> **PROBLEM DETAILS**
Leaving out the images, reproduce every line of the data that follows exactly.

> **DATA EXTRACT**
◇ ◇ ◇ ◇ ◇
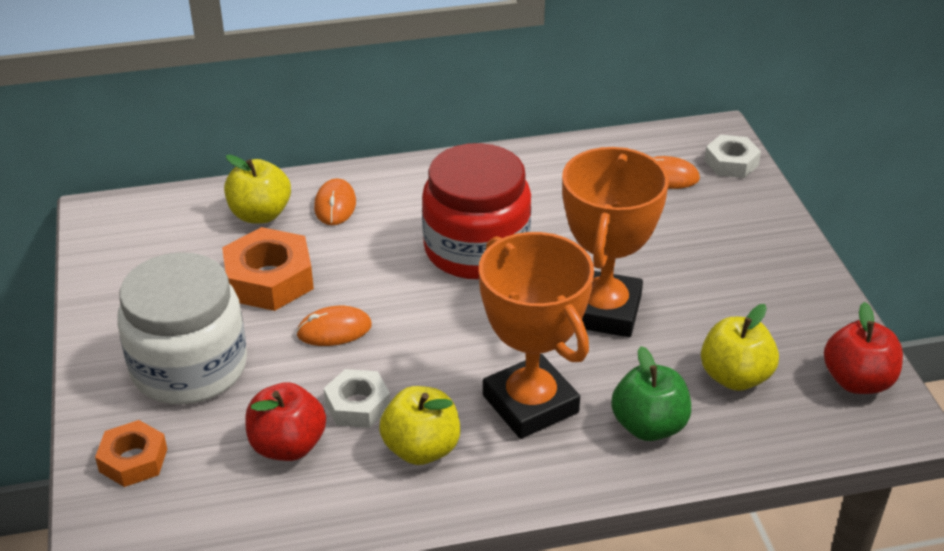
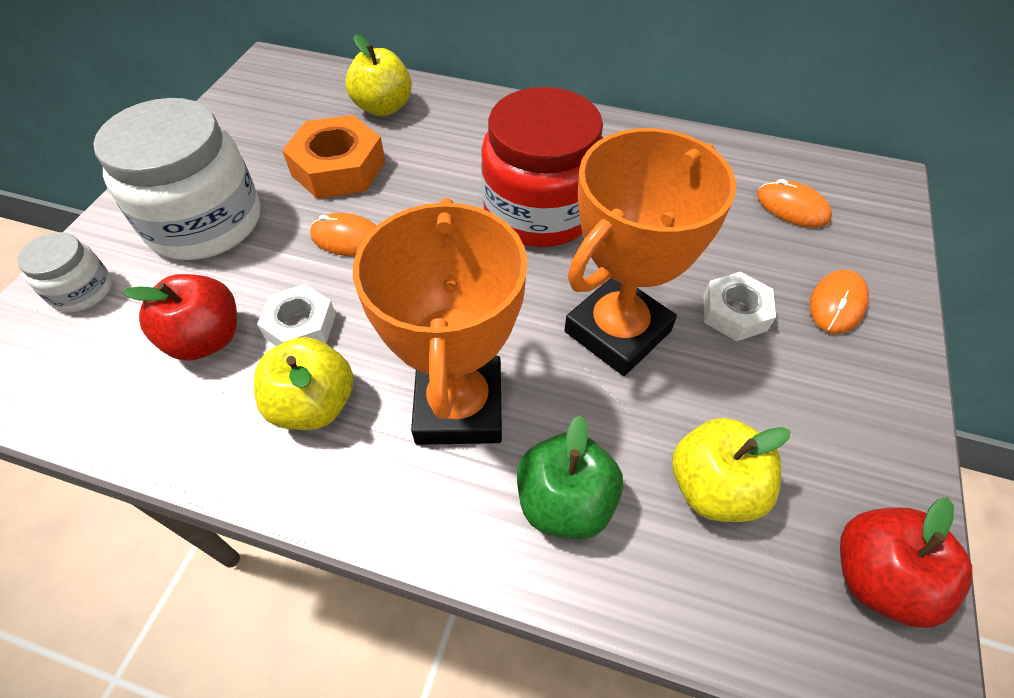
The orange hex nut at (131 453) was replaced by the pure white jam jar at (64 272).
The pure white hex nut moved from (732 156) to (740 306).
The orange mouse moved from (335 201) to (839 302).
◇ ◇ ◇ ◇ ◇
> **RESULT FOR THIS EXERCISE**
The orange hex nut at (131 453) was replaced by the pure white jam jar at (64 272).
The pure white hex nut moved from (732 156) to (740 306).
The orange mouse moved from (335 201) to (839 302).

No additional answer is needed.